• [Assignment] Will you transcribe all the entries word for word, skipping the pictures they hold?

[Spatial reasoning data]

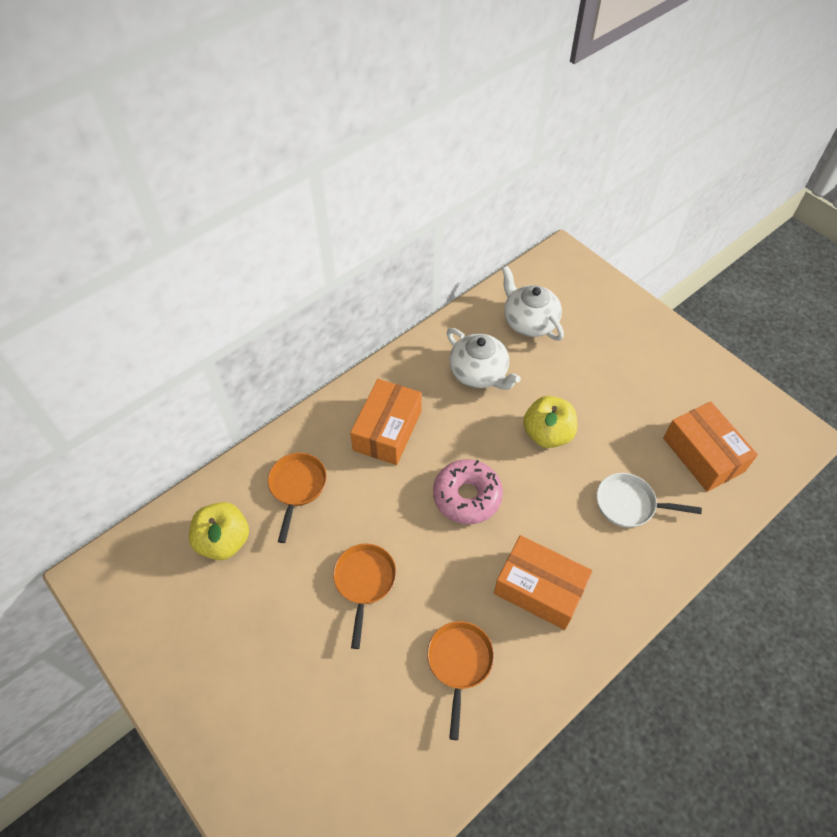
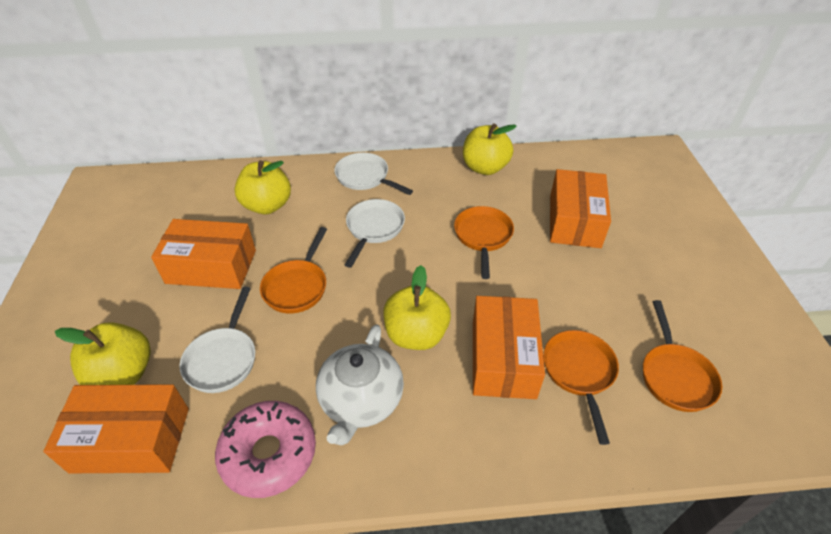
orange box: 3 -> 4
orange pan: 3 -> 4
white pan: 1 -> 3
white teapot: 2 -> 1
yellow apple: 2 -> 4

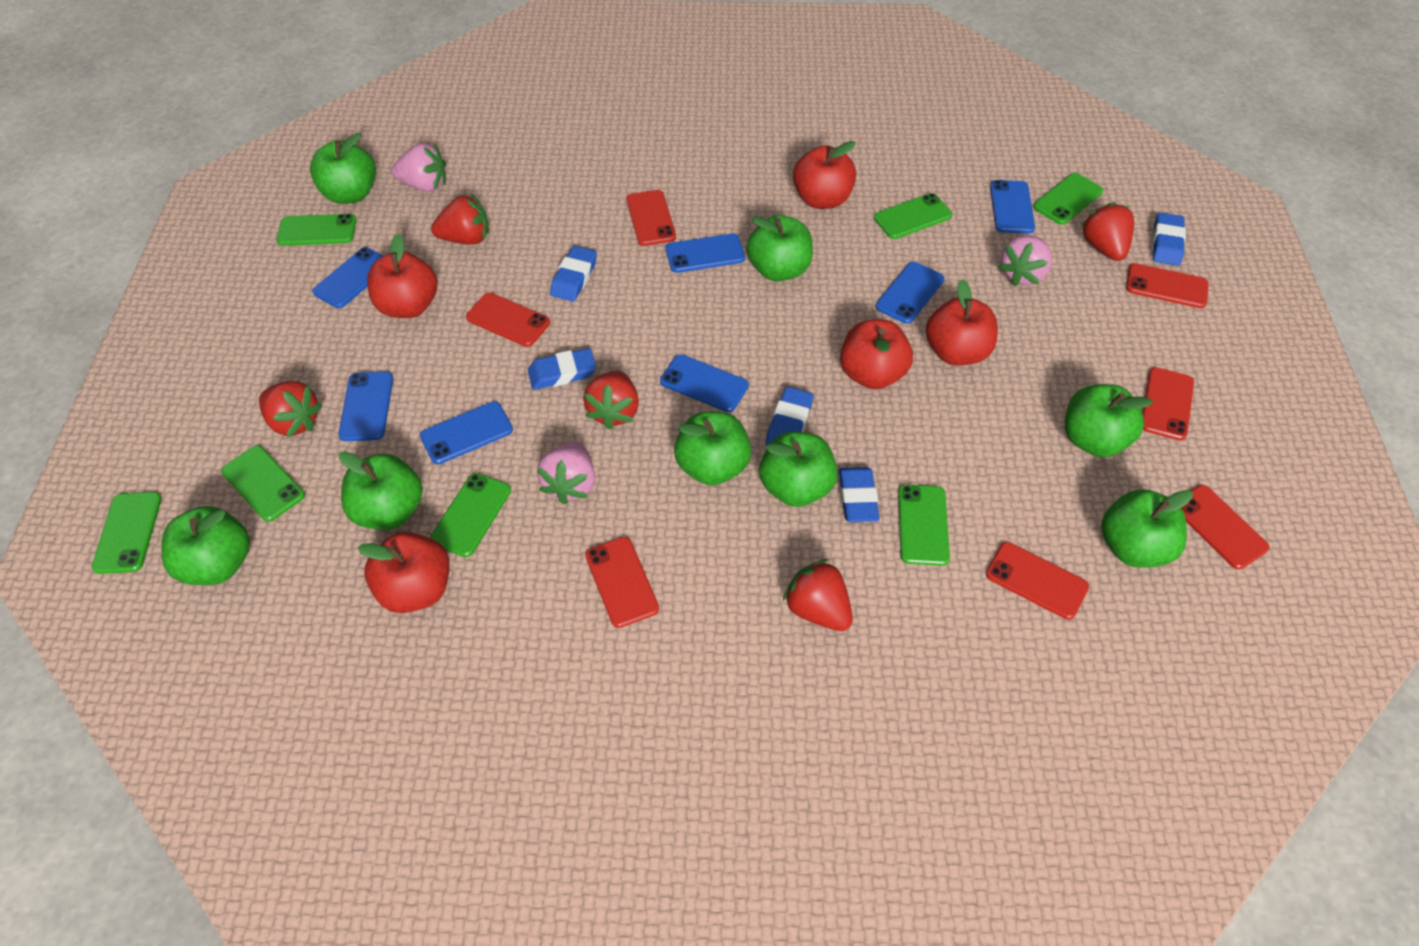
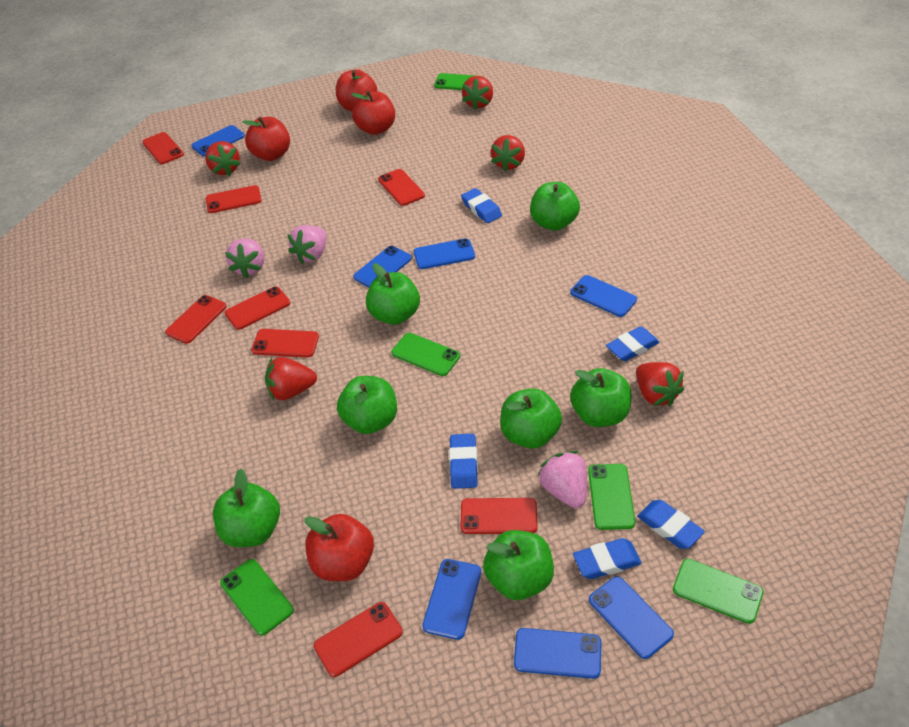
green apple: 8 -> 7
green phone: 7 -> 5
red apple: 5 -> 4
red phone: 7 -> 8

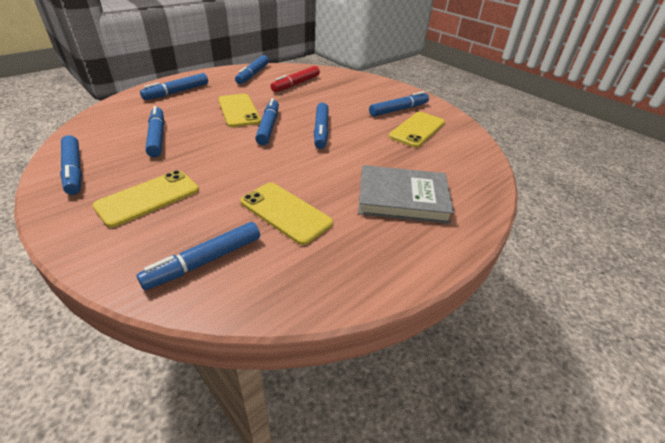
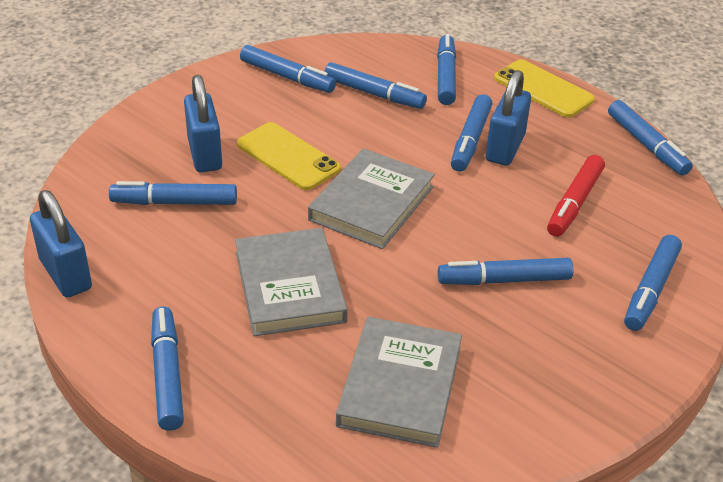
blue marker: 8 -> 9
blue padlock: 0 -> 3
grey book: 1 -> 3
yellow phone: 4 -> 2

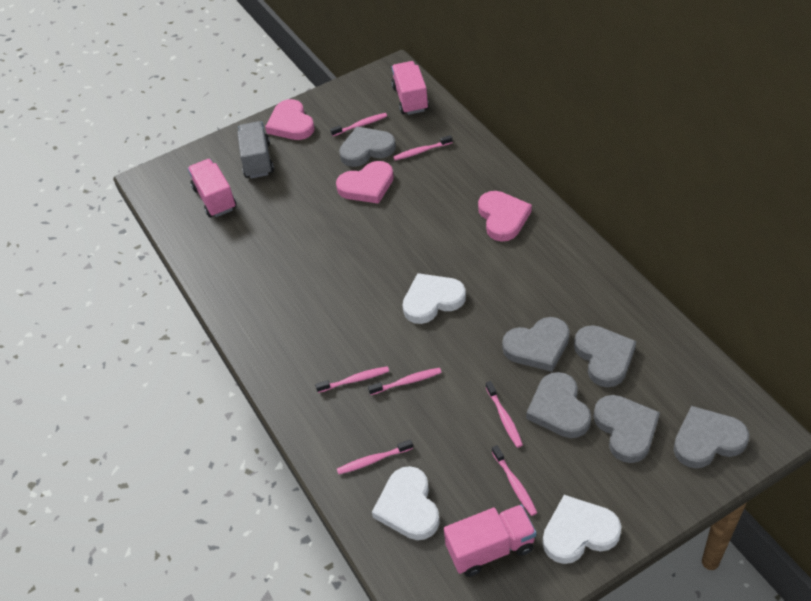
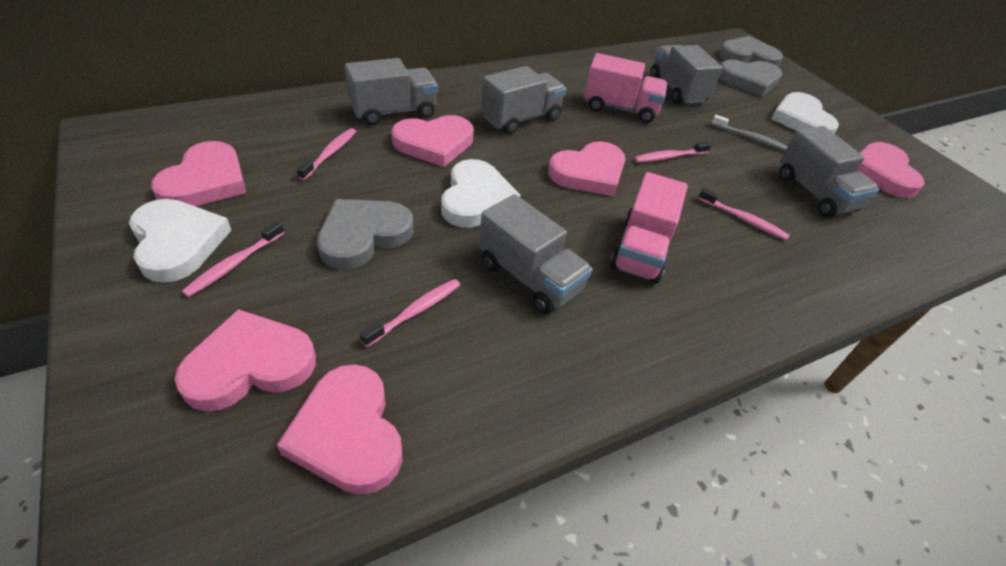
grey heart: 6 -> 3
grey toothbrush: 0 -> 1
grey truck: 1 -> 5
pink heart: 3 -> 6
pink toothbrush: 7 -> 5
pink truck: 3 -> 2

• [Solution]
orange box: 3 -> 4
orange pan: 3 -> 4
white pan: 1 -> 3
white teapot: 2 -> 1
yellow apple: 2 -> 4

green apple: 8 -> 7
green phone: 7 -> 5
red apple: 5 -> 4
red phone: 7 -> 8

blue marker: 8 -> 9
blue padlock: 0 -> 3
grey book: 1 -> 3
yellow phone: 4 -> 2

grey heart: 6 -> 3
grey toothbrush: 0 -> 1
grey truck: 1 -> 5
pink heart: 3 -> 6
pink toothbrush: 7 -> 5
pink truck: 3 -> 2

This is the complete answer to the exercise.